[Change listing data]

--------------------

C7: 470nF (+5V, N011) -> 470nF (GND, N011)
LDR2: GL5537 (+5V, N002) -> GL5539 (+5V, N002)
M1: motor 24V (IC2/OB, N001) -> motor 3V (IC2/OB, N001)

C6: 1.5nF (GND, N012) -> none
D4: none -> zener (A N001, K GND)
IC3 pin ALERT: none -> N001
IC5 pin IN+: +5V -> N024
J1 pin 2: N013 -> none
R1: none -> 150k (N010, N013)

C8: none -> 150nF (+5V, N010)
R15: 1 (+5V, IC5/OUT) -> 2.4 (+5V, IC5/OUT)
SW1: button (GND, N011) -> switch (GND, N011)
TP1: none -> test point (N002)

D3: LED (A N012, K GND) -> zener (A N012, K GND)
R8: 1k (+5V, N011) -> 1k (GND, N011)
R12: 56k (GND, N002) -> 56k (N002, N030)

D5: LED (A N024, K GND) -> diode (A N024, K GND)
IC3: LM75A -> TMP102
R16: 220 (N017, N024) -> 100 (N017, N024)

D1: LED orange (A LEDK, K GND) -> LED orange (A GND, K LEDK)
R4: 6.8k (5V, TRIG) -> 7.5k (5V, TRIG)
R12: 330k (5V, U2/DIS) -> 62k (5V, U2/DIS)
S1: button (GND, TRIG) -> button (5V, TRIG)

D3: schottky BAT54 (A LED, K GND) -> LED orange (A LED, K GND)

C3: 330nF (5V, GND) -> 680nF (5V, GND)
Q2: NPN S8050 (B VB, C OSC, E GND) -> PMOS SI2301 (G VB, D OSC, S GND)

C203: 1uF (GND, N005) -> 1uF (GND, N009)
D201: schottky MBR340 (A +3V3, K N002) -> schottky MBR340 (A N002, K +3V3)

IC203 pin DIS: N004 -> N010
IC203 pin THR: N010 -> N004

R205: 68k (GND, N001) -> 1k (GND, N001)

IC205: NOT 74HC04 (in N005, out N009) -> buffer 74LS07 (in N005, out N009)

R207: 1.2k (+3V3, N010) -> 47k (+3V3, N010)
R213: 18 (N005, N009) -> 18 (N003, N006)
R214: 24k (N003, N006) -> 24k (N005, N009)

--------------------

■ YOUR ASSIGNMENT:
With nothing left out, copy the data above exactly.

■ OUTPUT OF THE TASK:
C7: 470nF (+5V, N011) -> 470nF (GND, N011)
LDR2: GL5537 (+5V, N002) -> GL5539 (+5V, N002)
M1: motor 24V (IC2/OB, N001) -> motor 3V (IC2/OB, N001)

C6: 1.5nF (GND, N012) -> none
D4: none -> zener (A N001, K GND)
IC3 pin ALERT: none -> N001
IC5 pin IN+: +5V -> N024
J1 pin 2: N013 -> none
R1: none -> 150k (N010, N013)

C8: none -> 150nF (+5V, N010)
R15: 1 (+5V, IC5/OUT) -> 2.4 (+5V, IC5/OUT)
SW1: button (GND, N011) -> switch (GND, N011)
TP1: none -> test point (N002)

D3: LED (A N012, K GND) -> zener (A N012, K GND)
R8: 1k (+5V, N011) -> 1k (GND, N011)
R12: 56k (GND, N002) -> 56k (N002, N030)

D5: LED (A N024, K GND) -> diode (A N024, K GND)
IC3: LM75A -> TMP102
R16: 220 (N017, N024) -> 100 (N017, N024)

D1: LED orange (A LEDK, K GND) -> LED orange (A GND, K LEDK)
R4: 6.8k (5V, TRIG) -> 7.5k (5V, TRIG)
R12: 330k (5V, U2/DIS) -> 62k (5V, U2/DIS)
S1: button (GND, TRIG) -> button (5V, TRIG)

D3: schottky BAT54 (A LED, K GND) -> LED orange (A LED, K GND)

C3: 330nF (5V, GND) -> 680nF (5V, GND)
Q2: NPN S8050 (B VB, C OSC, E GND) -> PMOS SI2301 (G VB, D OSC, S GND)

C203: 1uF (GND, N005) -> 1uF (GND, N009)
D201: schottky MBR340 (A +3V3, K N002) -> schottky MBR340 (A N002, K +3V3)

IC203 pin DIS: N004 -> N010
IC203 pin THR: N010 -> N004

R205: 68k (GND, N001) -> 1k (GND, N001)

IC205: NOT 74HC04 (in N005, out N009) -> buffer 74LS07 (in N005, out N009)

R207: 1.2k (+3V3, N010) -> 47k (+3V3, N010)
R213: 18 (N005, N009) -> 18 (N003, N006)
R214: 24k (N003, N006) -> 24k (N005, N009)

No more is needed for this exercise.